### TASK DESCRIPTION:
Take the listing below and output it exactly, with no images.

### DATA SEGMENT:
Segment Open

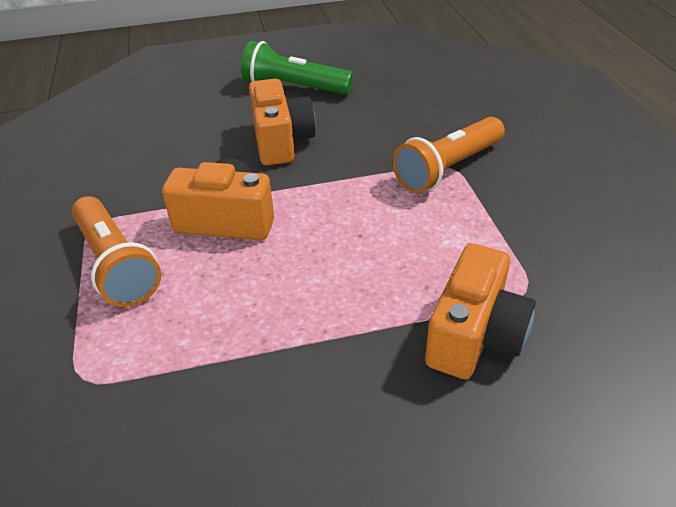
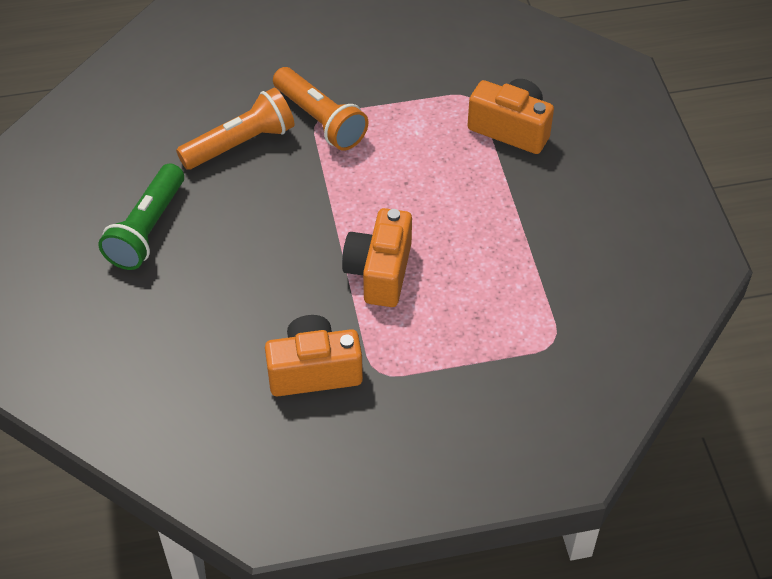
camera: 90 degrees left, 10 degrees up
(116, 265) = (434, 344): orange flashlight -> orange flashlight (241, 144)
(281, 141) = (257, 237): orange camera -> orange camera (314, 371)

Segment Closed

### SOLUTION FOR THIS PROBLEM:
camera: 90 degrees left, 10 degrees up
(116, 265) = (434, 344): orange flashlight -> orange flashlight (241, 144)
(281, 141) = (257, 237): orange camera -> orange camera (314, 371)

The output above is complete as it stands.